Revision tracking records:

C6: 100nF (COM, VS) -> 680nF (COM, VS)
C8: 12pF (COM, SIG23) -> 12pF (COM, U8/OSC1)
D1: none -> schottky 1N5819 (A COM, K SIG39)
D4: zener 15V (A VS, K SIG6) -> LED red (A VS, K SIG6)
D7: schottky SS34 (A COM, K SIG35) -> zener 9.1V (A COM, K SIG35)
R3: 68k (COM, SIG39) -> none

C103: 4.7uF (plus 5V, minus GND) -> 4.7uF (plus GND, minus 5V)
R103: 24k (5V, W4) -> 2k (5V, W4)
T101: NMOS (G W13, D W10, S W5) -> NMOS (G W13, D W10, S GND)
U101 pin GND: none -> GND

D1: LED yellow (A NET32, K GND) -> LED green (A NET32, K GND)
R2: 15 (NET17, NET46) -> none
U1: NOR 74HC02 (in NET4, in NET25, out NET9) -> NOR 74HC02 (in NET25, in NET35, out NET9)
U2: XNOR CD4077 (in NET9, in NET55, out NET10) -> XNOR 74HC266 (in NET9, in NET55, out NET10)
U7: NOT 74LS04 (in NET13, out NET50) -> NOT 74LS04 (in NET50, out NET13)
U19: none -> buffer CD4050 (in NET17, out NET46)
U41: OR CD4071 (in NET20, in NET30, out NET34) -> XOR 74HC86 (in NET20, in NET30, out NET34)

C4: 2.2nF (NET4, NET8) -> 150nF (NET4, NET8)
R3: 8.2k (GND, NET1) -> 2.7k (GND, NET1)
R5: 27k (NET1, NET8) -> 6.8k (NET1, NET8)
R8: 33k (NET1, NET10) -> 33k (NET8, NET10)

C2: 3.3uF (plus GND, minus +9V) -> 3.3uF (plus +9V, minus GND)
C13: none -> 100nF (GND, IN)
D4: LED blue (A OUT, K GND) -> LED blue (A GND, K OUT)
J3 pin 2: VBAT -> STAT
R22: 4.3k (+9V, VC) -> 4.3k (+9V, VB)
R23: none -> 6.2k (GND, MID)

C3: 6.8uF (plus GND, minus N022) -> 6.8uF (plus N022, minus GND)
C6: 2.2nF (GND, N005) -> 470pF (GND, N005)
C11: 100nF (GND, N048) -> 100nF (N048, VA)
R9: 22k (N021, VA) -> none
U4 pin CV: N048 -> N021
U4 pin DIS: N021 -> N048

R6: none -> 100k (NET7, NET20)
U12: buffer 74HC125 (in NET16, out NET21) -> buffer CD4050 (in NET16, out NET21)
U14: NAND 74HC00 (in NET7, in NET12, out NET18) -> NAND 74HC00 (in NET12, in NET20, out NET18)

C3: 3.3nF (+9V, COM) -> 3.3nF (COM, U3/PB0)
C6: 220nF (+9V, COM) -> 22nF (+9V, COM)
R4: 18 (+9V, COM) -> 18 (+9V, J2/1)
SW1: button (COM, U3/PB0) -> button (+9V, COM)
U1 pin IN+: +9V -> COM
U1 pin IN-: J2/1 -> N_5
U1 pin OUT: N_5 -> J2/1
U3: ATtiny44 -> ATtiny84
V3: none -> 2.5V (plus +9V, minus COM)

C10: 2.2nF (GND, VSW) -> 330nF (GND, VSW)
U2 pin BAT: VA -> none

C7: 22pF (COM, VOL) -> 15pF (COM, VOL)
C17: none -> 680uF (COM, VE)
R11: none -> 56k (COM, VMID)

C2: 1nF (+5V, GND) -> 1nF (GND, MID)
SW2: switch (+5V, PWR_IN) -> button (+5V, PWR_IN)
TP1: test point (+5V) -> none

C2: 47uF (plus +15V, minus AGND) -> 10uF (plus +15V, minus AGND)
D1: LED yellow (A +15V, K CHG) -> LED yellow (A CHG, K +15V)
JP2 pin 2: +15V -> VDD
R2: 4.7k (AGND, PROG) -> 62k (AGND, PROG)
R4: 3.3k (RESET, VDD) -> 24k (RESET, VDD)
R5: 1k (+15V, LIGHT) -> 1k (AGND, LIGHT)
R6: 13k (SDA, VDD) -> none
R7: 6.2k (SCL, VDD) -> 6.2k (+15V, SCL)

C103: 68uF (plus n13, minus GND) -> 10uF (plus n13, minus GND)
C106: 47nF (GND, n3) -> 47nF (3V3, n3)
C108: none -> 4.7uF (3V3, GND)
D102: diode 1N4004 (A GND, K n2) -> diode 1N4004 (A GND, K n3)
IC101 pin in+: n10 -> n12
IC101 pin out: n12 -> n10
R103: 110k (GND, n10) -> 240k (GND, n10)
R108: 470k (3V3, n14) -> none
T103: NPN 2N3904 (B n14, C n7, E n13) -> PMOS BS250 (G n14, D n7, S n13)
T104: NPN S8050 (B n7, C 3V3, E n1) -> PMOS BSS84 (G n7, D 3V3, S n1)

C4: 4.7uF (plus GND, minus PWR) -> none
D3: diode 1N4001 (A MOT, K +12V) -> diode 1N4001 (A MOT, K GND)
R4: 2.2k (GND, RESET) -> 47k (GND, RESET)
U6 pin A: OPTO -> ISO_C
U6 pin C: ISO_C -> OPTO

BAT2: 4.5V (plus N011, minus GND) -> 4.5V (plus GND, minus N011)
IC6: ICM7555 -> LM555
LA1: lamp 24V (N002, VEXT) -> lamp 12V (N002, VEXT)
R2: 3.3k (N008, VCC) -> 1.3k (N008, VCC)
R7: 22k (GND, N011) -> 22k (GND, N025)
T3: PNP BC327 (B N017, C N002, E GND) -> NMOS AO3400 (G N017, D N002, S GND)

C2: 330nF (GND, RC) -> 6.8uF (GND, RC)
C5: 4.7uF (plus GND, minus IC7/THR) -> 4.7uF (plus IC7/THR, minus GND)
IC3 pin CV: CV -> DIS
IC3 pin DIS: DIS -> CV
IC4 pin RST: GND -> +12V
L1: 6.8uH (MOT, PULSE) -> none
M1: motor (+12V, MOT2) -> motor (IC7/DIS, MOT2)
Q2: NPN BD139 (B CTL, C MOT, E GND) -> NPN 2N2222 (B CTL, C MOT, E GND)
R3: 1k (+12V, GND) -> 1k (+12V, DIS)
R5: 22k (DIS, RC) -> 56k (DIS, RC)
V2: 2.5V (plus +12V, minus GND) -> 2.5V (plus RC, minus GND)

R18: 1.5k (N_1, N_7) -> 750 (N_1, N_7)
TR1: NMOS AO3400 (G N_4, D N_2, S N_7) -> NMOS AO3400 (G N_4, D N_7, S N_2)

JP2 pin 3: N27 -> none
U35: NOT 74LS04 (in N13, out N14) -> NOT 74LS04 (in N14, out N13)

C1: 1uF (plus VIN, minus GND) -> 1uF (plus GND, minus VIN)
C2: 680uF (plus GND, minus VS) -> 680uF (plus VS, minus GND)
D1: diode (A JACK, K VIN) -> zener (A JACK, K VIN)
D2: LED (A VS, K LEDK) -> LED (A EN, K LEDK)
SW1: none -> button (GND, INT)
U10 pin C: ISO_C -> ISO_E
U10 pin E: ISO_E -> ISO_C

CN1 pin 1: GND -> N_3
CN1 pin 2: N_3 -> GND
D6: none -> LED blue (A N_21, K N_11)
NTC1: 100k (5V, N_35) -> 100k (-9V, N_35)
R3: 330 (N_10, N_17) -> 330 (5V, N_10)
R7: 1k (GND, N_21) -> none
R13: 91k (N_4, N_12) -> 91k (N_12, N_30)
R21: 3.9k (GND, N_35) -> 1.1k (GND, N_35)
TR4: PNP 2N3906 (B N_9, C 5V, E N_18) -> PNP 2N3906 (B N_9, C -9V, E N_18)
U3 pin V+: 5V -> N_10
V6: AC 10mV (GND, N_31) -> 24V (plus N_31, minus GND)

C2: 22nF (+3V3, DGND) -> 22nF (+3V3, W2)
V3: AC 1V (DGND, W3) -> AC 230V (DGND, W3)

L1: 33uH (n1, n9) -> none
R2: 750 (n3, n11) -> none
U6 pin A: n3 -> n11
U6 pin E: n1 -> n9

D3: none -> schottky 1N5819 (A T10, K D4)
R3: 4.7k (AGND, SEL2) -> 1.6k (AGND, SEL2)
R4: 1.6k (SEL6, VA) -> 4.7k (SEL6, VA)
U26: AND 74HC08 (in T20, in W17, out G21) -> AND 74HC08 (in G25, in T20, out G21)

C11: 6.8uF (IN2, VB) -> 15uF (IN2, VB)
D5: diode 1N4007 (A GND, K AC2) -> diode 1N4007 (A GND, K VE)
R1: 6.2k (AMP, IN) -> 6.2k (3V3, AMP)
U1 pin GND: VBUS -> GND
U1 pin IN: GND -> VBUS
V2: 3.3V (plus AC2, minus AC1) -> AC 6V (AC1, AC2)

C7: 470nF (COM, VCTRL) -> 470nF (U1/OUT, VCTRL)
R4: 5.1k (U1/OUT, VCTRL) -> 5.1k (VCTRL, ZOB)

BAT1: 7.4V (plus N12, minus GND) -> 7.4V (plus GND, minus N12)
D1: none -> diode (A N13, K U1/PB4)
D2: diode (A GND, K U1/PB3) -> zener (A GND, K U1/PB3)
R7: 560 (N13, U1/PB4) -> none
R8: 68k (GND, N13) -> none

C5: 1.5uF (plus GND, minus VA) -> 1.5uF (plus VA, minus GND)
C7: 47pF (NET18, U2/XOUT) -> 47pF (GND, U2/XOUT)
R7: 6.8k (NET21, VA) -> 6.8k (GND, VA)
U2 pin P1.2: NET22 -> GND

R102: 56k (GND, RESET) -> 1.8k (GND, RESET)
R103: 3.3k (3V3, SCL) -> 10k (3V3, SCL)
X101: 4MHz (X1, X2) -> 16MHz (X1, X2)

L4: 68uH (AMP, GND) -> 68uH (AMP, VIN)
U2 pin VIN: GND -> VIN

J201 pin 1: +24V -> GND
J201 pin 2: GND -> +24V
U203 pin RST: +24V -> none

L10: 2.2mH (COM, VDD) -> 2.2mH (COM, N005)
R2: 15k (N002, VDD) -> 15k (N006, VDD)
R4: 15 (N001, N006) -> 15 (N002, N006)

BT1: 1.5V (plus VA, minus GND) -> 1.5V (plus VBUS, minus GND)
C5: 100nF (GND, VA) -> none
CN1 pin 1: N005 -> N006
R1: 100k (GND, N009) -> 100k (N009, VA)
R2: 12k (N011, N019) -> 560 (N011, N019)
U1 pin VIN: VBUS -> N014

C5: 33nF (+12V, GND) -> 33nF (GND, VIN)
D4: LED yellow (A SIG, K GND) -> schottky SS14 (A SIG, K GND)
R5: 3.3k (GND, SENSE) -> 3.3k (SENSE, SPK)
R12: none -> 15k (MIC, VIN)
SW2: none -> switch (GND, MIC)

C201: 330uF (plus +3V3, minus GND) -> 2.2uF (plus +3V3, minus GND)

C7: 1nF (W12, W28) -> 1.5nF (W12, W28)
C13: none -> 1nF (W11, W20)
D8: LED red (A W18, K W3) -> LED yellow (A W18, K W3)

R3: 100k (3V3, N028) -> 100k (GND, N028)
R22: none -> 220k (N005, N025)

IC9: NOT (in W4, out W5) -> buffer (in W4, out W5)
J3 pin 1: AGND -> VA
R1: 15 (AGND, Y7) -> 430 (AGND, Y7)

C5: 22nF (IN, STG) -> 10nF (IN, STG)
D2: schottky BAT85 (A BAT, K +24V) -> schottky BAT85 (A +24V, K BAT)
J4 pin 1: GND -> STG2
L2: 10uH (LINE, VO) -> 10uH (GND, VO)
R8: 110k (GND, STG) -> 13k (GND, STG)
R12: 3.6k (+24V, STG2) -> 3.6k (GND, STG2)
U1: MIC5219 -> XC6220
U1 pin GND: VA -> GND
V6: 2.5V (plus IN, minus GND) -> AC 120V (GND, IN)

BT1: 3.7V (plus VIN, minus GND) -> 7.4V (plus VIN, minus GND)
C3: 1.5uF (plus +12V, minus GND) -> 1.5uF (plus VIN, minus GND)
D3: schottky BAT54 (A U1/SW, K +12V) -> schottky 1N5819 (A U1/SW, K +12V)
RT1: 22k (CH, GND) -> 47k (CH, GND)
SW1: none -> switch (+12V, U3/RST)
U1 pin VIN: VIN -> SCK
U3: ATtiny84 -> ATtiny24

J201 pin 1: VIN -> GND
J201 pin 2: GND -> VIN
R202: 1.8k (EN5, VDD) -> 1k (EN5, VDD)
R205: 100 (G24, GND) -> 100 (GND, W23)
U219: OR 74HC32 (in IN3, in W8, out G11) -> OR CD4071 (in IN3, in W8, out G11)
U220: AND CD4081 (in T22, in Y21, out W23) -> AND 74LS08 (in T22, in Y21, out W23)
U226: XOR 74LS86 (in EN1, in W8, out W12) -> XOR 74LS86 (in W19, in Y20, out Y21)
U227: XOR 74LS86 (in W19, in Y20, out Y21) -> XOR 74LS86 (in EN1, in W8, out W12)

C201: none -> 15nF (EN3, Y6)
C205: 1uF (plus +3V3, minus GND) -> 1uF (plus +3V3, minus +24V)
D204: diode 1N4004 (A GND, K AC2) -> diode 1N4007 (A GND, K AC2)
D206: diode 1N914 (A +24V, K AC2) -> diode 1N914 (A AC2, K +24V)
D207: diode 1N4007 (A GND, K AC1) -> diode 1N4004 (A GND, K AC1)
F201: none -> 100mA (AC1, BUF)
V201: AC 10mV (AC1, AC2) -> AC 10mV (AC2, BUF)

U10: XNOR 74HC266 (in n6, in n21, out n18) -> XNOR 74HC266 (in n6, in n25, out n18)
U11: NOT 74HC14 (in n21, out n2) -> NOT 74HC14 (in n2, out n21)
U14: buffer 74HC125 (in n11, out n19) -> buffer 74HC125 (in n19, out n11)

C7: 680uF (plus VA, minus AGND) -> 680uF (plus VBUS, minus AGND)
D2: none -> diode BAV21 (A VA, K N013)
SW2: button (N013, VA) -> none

(TO DO)
Every line above that holds the string "RESET" should be copied out.

(SOLUTION FOR THIS EXERCISE)
R4: 3.3k (RESET, VDD) -> 24k (RESET, VDD)
R4: 2.2k (GND, RESET) -> 47k (GND, RESET)
R102: 56k (GND, RESET) -> 1.8k (GND, RESET)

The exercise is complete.